### PROBLEM REQUIREMENTS
Take each line from the entries that holds "white" and copy it out.

### SOURCE RECORDS

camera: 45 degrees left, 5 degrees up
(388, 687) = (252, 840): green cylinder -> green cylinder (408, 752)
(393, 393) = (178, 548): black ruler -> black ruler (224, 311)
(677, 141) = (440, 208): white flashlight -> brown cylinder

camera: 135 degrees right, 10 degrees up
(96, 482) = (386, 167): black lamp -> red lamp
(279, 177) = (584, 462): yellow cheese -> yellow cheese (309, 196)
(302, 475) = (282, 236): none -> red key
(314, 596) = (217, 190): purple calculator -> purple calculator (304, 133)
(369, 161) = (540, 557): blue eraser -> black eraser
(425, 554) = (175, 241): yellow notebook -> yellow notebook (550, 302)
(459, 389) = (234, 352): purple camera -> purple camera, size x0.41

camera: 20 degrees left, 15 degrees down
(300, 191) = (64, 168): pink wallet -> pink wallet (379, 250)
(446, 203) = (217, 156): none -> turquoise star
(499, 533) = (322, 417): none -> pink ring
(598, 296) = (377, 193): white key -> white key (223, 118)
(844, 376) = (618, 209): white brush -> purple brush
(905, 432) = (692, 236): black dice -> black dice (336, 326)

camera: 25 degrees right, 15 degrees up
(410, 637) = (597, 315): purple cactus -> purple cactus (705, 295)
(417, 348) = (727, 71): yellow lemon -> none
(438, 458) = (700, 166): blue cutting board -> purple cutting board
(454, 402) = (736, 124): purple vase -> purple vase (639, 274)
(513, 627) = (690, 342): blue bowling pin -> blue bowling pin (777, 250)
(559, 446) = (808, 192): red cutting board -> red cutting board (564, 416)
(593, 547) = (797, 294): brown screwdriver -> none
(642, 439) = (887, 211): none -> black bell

### EXPECTED ANSWER
(677, 141) = (440, 208): white flashlight -> brown cylinder
(598, 296) = (377, 193): white key -> white key (223, 118)
(844, 376) = (618, 209): white brush -> purple brush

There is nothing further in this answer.